How to complete this task - Make an exact copy of the whole listing, but leave its pictures out.

Collected material -
-=-=-=-=-

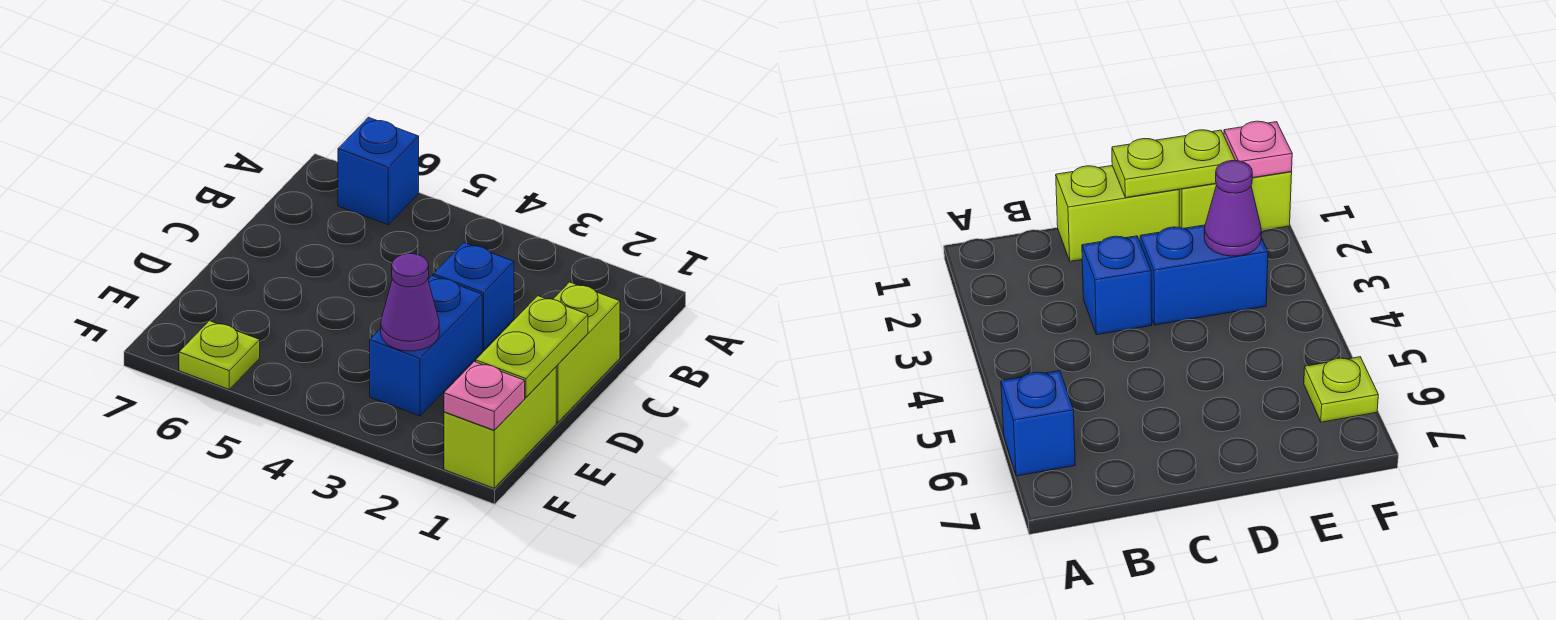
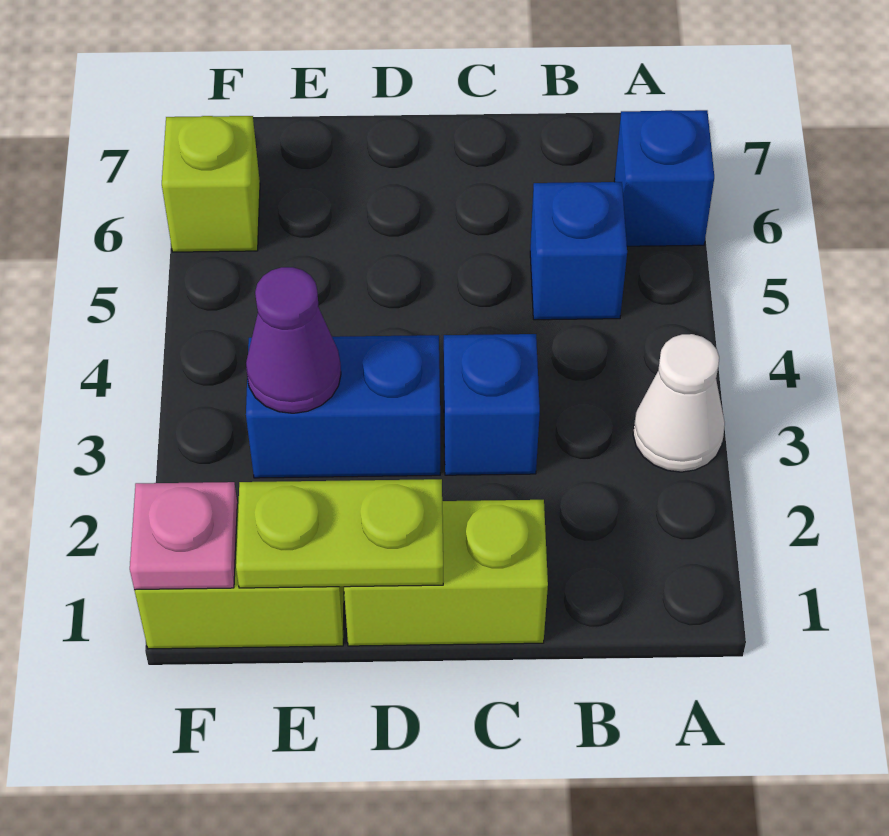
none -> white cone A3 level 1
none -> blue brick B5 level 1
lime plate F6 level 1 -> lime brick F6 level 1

-=-=-=-=-

Solved problem -
none -> white cone A3 level 1
none -> blue brick B5 level 1
lime plate F6 level 1 -> lime brick F6 level 1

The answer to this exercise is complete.